Exercise objective:
For this exercise, repeat exactly the lines below starting at the line holding "[(591,0),(572,0),(579,16),(595,9),(591,0)]" and ending at the line holding "[(413,38),(433,68),(456,52),(449,41),(476,24),(463,5),(413,38)]", both included, with no extra lines and no pictures.

Provided data:
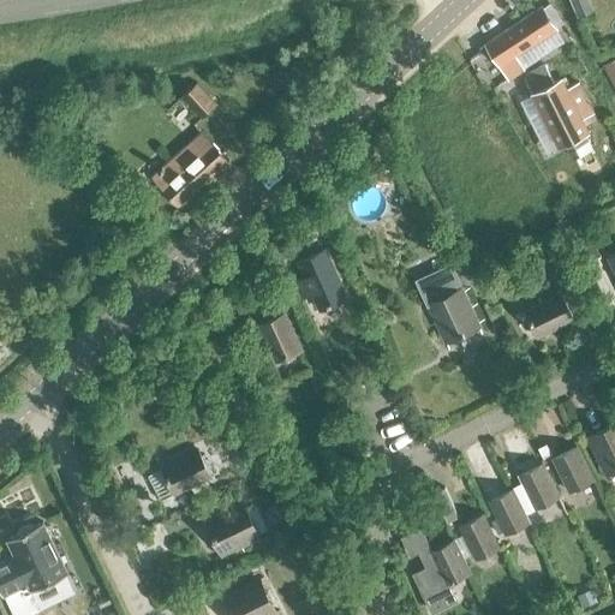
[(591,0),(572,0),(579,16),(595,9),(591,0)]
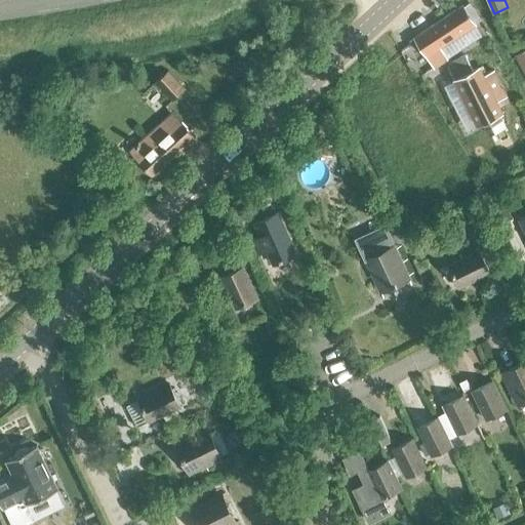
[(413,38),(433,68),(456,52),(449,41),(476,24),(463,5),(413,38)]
...
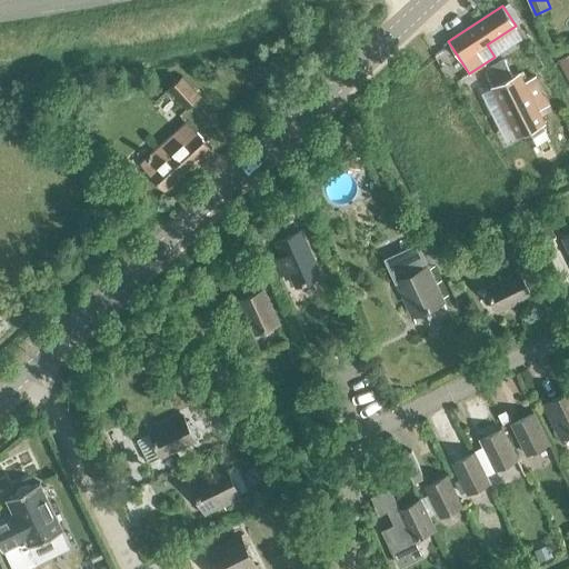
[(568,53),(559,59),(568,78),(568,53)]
==
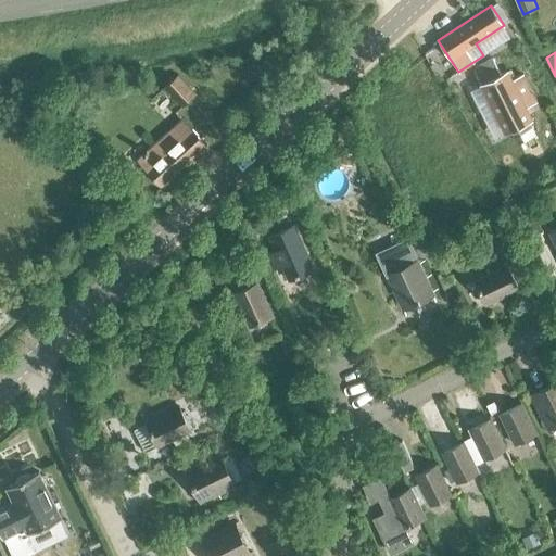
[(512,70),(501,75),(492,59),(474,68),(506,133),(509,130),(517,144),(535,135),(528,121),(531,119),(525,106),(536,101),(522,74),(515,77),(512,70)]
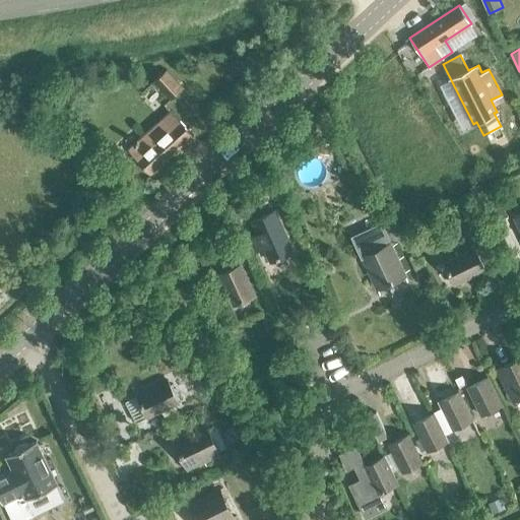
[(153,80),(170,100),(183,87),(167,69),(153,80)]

Problem solution:
[(591,0),(572,0),(579,16),(595,9),(591,0)]
[(413,38),(433,68),(456,52),(449,41),(476,24),(463,5),(413,38)]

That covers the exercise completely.